▼

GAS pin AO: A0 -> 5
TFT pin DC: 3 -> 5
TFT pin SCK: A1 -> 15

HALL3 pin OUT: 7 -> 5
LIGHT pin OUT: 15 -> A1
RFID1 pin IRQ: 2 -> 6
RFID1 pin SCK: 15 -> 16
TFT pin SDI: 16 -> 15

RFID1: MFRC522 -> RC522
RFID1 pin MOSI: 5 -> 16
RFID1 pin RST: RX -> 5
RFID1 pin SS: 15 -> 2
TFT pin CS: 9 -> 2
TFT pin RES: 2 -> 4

▲

Exercise brief =>
Please retype each entry above exactly as it is written.

Response for this exercise =>
GAS pin AO: A0 -> 5
TFT pin DC: 3 -> 5
TFT pin SCK: A1 -> 15

HALL3 pin OUT: 7 -> 5
LIGHT pin OUT: 15 -> A1
RFID1 pin IRQ: 2 -> 6
RFID1 pin SCK: 15 -> 16
TFT pin SDI: 16 -> 15

RFID1: MFRC522 -> RC522
RFID1 pin MOSI: 5 -> 16
RFID1 pin RST: RX -> 5
RFID1 pin SS: 15 -> 2
TFT pin CS: 9 -> 2
TFT pin RES: 2 -> 4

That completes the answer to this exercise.